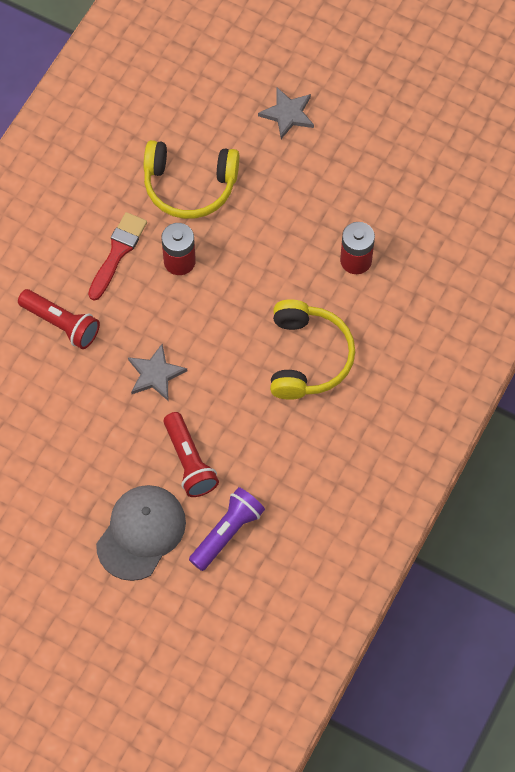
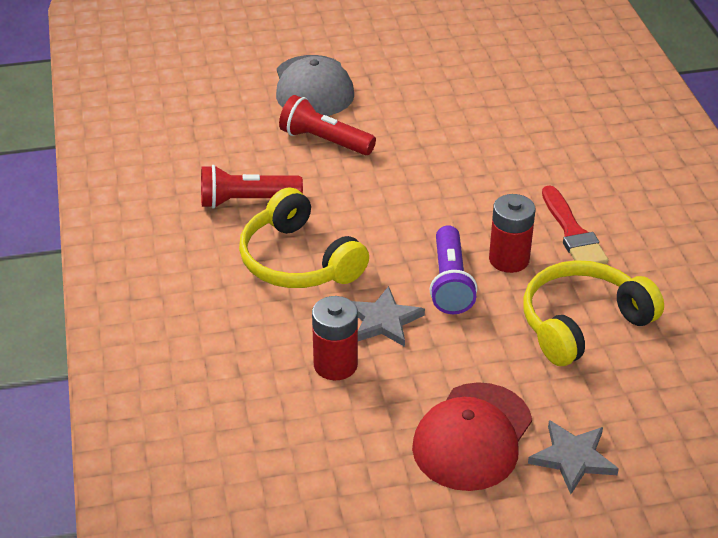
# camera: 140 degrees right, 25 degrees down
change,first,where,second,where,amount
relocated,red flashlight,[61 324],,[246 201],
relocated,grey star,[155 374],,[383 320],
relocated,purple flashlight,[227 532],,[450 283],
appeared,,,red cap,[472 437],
################
▸ Task goal
Without any pictures, please reproduce the full set of entries.

▸ Exercise result
# camera: 140 degrees right, 25 degrees down
change,first,where,second,where,amount
relocated,red flashlight,[61 324],,[246 201],
relocated,grey star,[155 374],,[383 320],
relocated,purple flashlight,[227 532],,[450 283],
appeared,,,red cap,[472 437],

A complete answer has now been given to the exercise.